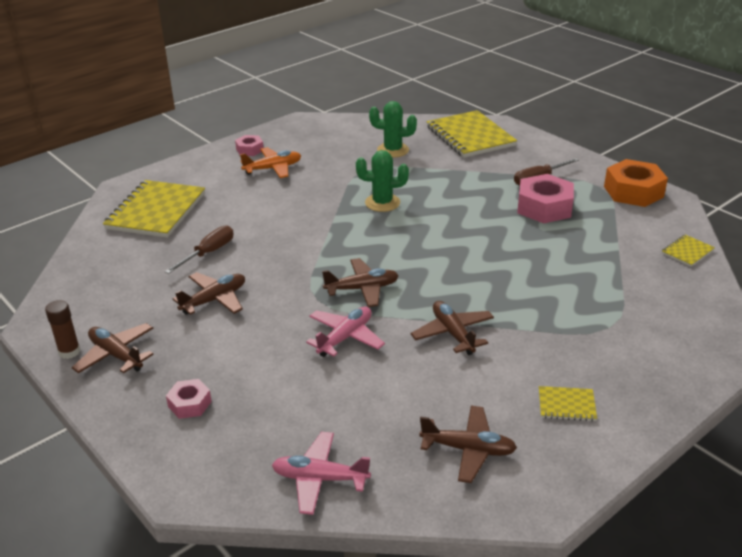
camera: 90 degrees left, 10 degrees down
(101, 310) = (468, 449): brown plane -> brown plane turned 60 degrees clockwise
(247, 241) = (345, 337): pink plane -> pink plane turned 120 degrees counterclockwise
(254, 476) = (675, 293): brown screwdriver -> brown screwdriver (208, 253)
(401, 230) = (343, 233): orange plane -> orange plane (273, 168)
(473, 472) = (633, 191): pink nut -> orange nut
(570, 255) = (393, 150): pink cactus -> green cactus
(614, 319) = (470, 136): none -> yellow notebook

· · · ·

Because the pictures are not wanted, retype every record exactly without them.

camera: 90 degrees left, 10 degrees down
(101, 310) = (468, 449): brown plane -> brown plane turned 60 degrees clockwise
(247, 241) = (345, 337): pink plane -> pink plane turned 120 degrees counterclockwise
(254, 476) = (675, 293): brown screwdriver -> brown screwdriver (208, 253)
(401, 230) = (343, 233): orange plane -> orange plane (273, 168)
(473, 472) = (633, 191): pink nut -> orange nut
(570, 255) = (393, 150): pink cactus -> green cactus
(614, 319) = (470, 136): none -> yellow notebook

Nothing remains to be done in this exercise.